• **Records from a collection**
BEGIN
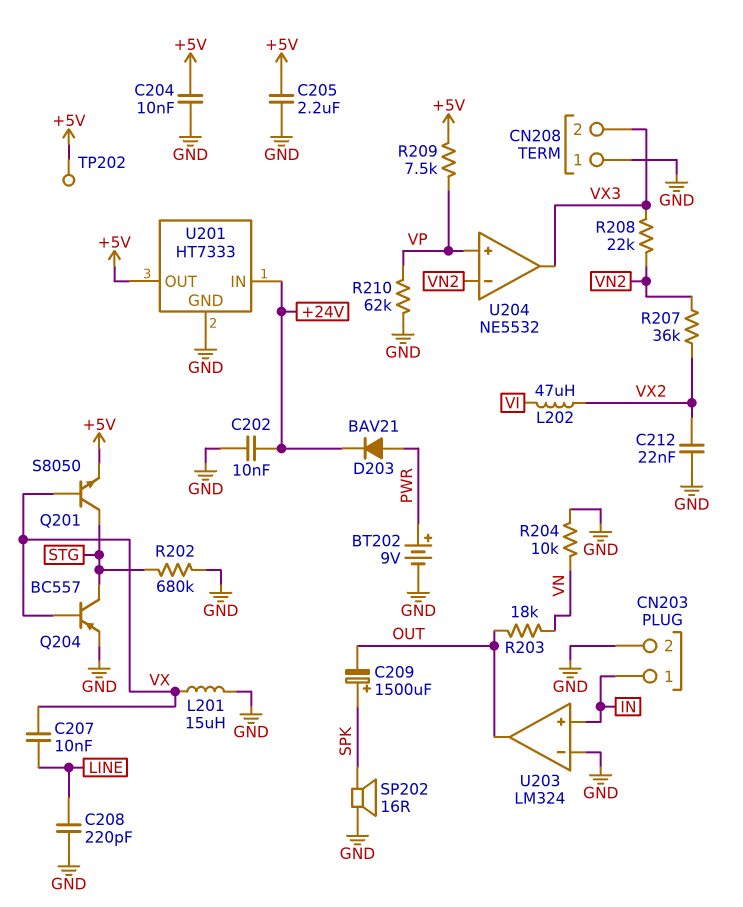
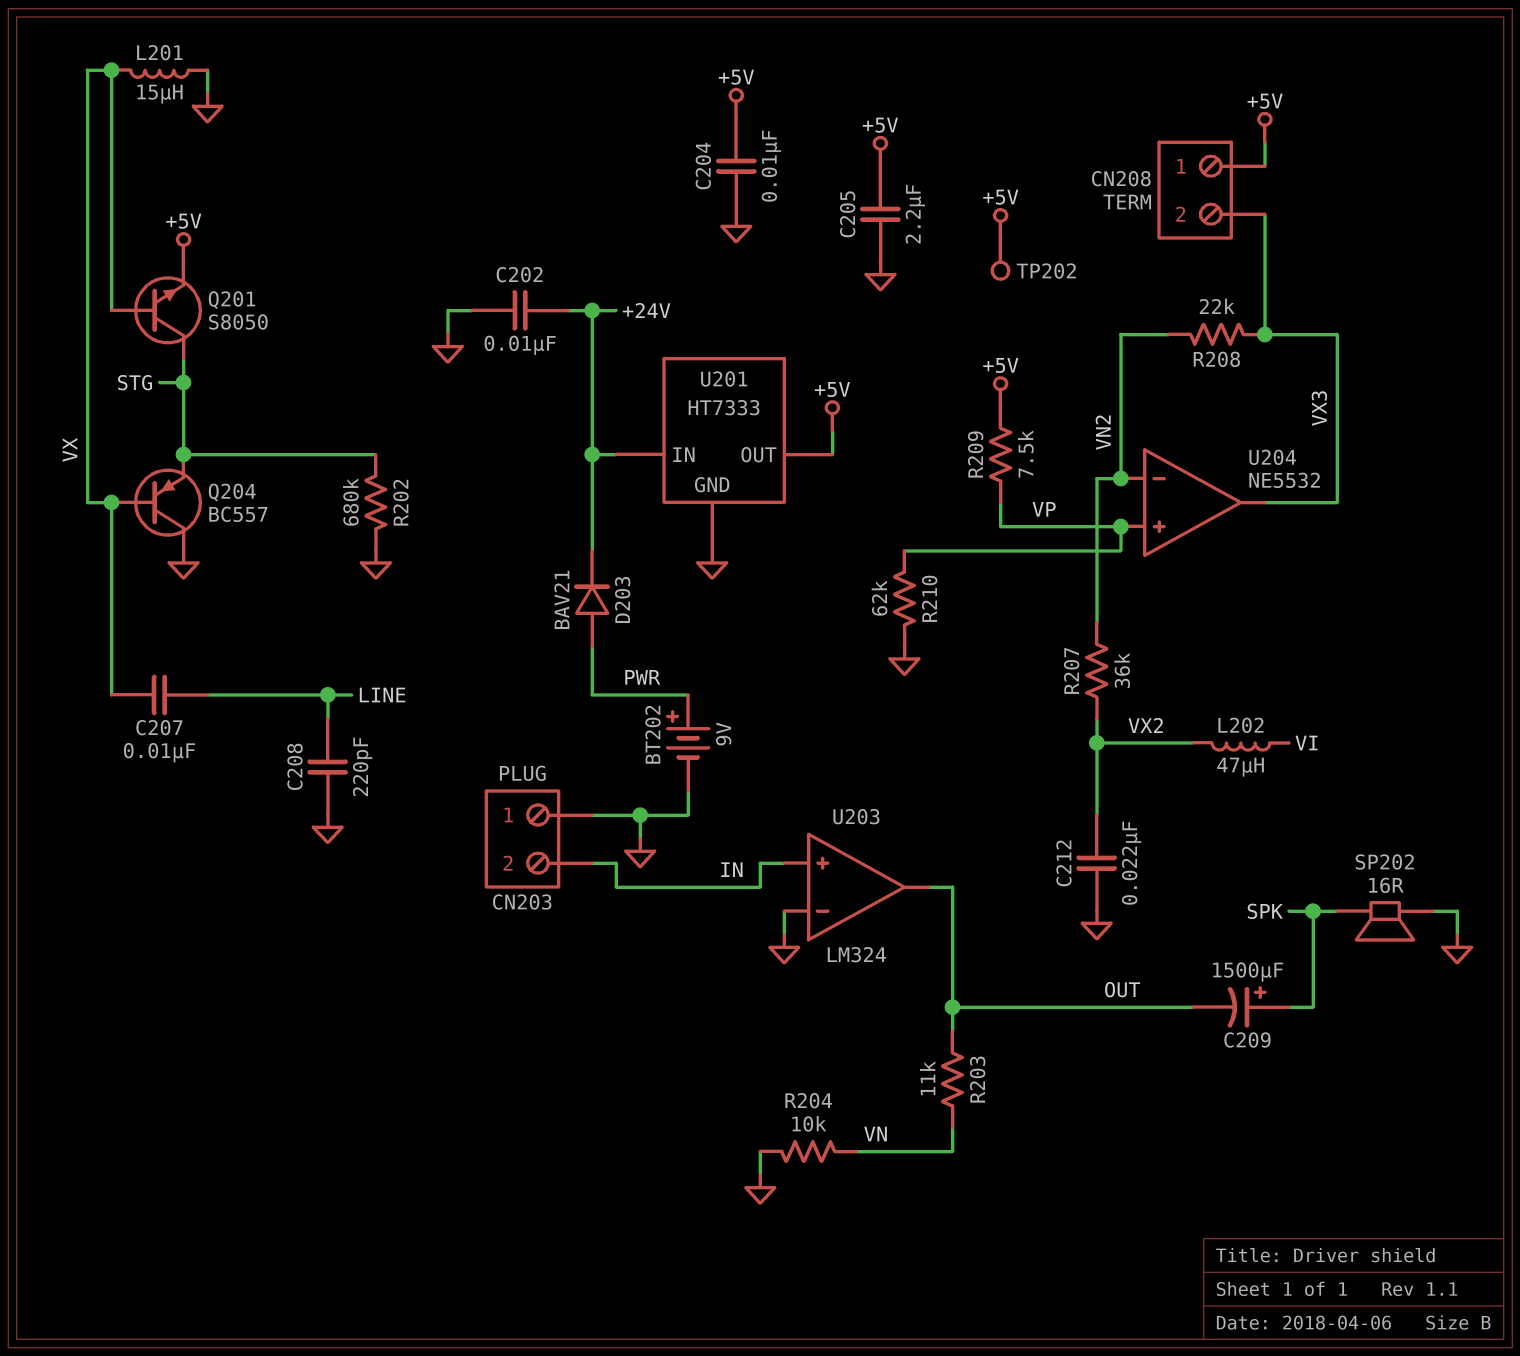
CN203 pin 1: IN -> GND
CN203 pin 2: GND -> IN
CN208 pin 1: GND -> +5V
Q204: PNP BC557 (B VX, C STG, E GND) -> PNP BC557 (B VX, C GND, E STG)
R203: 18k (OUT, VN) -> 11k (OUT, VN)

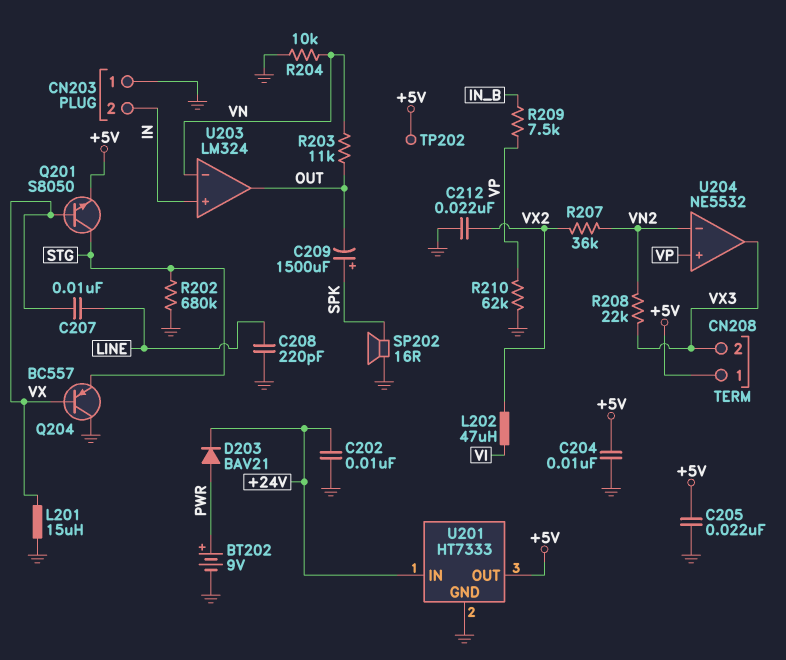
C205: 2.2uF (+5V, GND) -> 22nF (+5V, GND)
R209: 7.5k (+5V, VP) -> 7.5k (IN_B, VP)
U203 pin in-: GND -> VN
END
• **TASK DESCRIPTION**
Final stretch of the data: repeat exactly each line from the one containing "CN208 pin 1: GND -> +5V" through the last, and omit all pictures.

• **EXERCISE RESPONSE**
CN208 pin 1: GND -> +5V
Q204: PNP BC557 (B VX, C STG, E GND) -> PNP BC557 (B VX, C GND, E STG)
R203: 18k (OUT, VN) -> 11k (OUT, VN)

C205: 2.2uF (+5V, GND) -> 22nF (+5V, GND)
R209: 7.5k (+5V, VP) -> 7.5k (IN_B, VP)
U203 pin in-: GND -> VN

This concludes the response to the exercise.